**Task statement**: Pull each line containing "cheese" out of the listing below.

**Entries provided**:
- - -

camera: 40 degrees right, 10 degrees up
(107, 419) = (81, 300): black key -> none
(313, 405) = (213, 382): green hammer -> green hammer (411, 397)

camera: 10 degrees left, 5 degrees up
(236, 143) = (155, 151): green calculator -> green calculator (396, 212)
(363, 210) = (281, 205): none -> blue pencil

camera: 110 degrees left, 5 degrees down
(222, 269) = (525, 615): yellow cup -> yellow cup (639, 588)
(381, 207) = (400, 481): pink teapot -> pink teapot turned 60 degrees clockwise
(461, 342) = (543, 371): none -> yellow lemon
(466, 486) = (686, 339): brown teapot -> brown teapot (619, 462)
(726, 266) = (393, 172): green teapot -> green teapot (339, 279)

- - -

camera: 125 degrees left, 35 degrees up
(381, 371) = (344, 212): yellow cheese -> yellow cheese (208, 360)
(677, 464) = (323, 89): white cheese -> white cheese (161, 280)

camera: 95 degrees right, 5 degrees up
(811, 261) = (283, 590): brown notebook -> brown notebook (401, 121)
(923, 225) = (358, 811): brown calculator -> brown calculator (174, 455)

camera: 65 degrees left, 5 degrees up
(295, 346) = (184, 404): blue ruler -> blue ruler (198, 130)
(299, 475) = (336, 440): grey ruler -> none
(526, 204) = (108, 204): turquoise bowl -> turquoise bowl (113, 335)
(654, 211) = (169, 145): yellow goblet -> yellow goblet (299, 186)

- - -

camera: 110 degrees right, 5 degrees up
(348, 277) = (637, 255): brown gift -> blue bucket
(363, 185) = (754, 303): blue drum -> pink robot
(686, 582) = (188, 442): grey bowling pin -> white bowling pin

- - -

**Exercise solution**:
(381, 371) = (344, 212): yellow cheese -> yellow cheese (208, 360)
(677, 464) = (323, 89): white cheese -> white cheese (161, 280)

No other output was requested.